Please give the whole listing again exactly, without any of its pictures.

_DATA EXTRACT:_
= Beginning of Section =
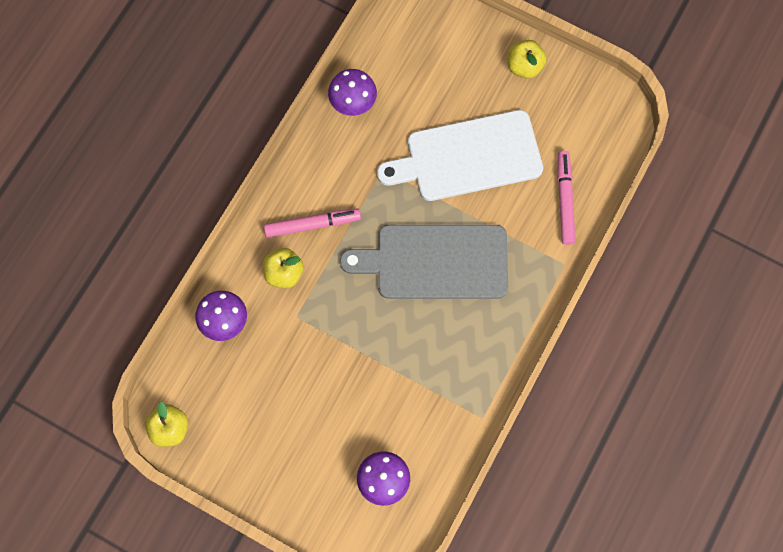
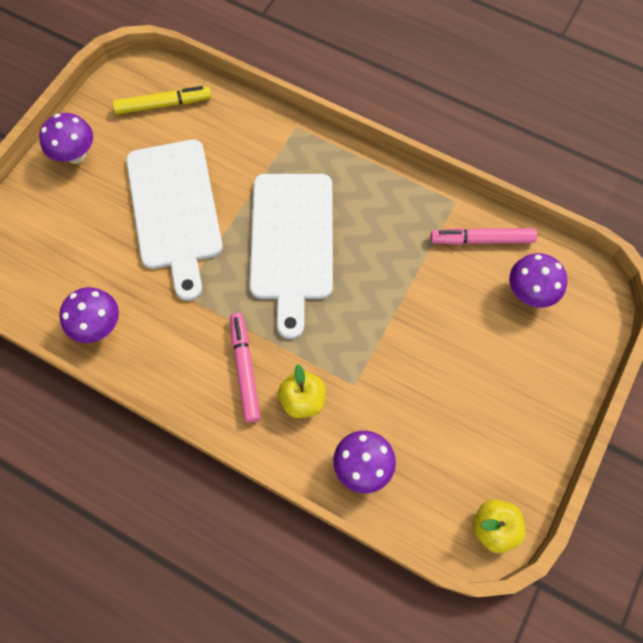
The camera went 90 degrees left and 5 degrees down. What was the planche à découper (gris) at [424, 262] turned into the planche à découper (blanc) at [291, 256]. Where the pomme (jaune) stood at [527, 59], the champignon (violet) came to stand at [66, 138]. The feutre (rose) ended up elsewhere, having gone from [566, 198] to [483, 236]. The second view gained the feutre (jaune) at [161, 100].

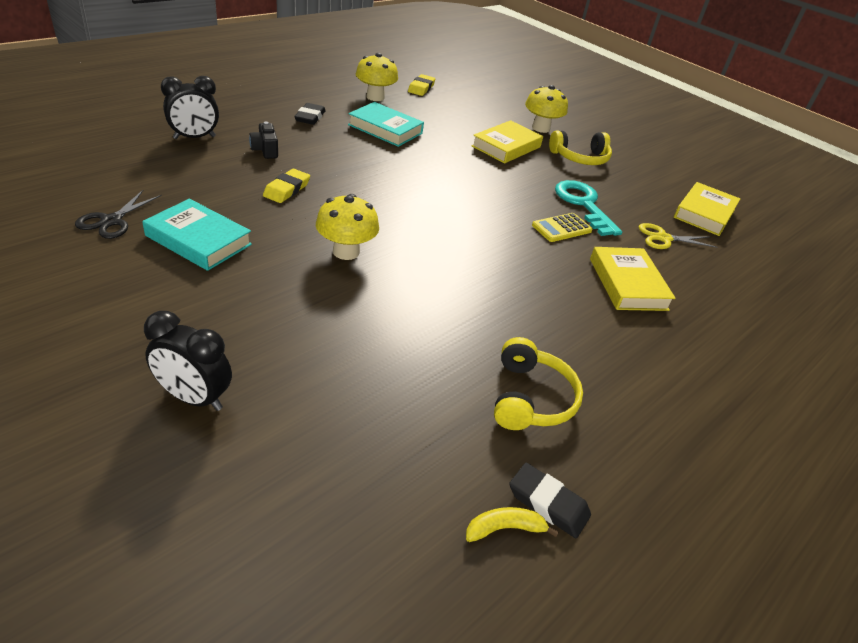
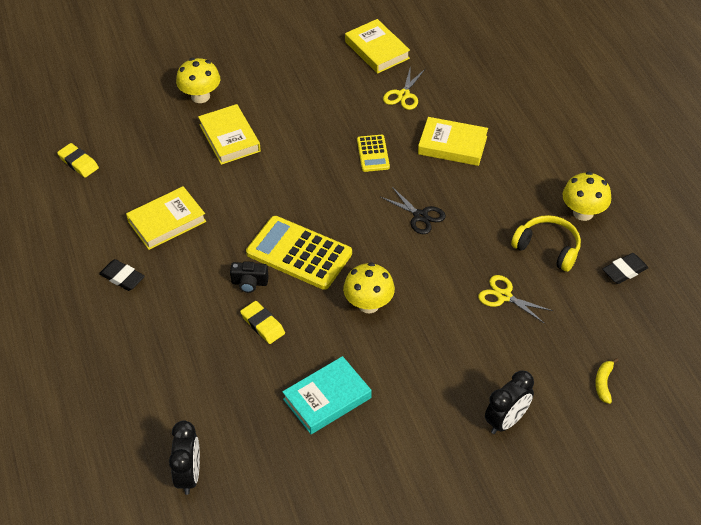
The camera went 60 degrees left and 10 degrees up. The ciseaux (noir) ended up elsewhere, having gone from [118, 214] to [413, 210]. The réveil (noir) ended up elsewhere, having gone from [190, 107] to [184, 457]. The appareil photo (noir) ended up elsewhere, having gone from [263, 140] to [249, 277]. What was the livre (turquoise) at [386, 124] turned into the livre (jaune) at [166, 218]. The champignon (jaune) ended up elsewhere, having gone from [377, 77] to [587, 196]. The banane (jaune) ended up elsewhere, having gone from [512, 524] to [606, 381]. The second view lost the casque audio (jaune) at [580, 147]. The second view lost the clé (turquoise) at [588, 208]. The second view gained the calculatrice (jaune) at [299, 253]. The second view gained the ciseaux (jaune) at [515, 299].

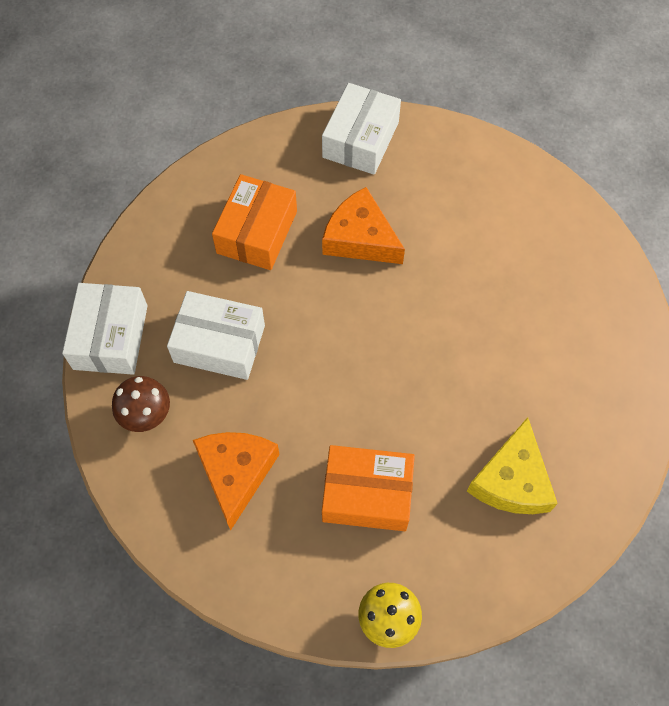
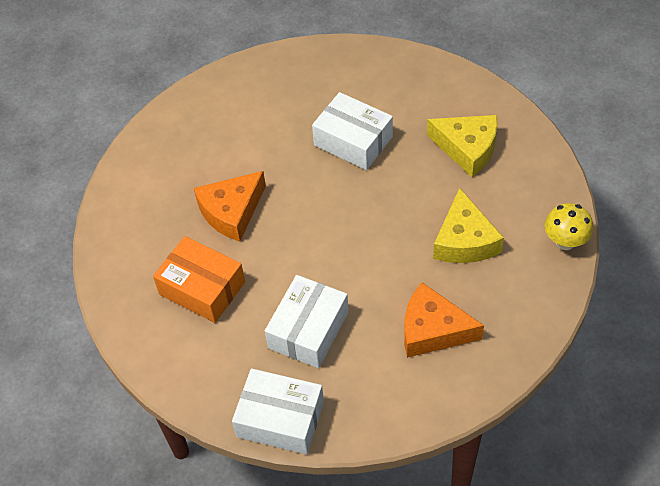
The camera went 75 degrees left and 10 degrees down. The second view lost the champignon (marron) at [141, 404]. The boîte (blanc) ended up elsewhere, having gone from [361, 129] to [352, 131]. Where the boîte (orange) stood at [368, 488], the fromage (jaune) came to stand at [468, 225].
= End of Section =
_WRITTEN REPLY:_
The camera went 90 degrees left and 5 degrees down. What was the planche à découper (gris) at [424, 262] turned into the planche à découper (blanc) at [291, 256]. Where the pomme (jaune) stood at [527, 59], the champignon (violet) came to stand at [66, 138]. The feutre (rose) ended up elsewhere, having gone from [566, 198] to [483, 236]. The second view gained the feutre (jaune) at [161, 100].

The camera went 60 degrees left and 10 degrees up. The ciseaux (noir) ended up elsewhere, having gone from [118, 214] to [413, 210]. The réveil (noir) ended up elsewhere, having gone from [190, 107] to [184, 457]. The appareil photo (noir) ended up elsewhere, having gone from [263, 140] to [249, 277]. What was the livre (turquoise) at [386, 124] turned into the livre (jaune) at [166, 218]. The champignon (jaune) ended up elsewhere, having gone from [377, 77] to [587, 196]. The banane (jaune) ended up elsewhere, having gone from [512, 524] to [606, 381]. The second view lost the casque audio (jaune) at [580, 147]. The second view lost the clé (turquoise) at [588, 208]. The second view gained the calculatrice (jaune) at [299, 253]. The second view gained the ciseaux (jaune) at [515, 299].

The camera went 75 degrees left and 10 degrees down. The second view lost the champignon (marron) at [141, 404]. The boîte (blanc) ended up elsewhere, having gone from [361, 129] to [352, 131]. Where the boîte (orange) stood at [368, 488], the fromage (jaune) came to stand at [468, 225].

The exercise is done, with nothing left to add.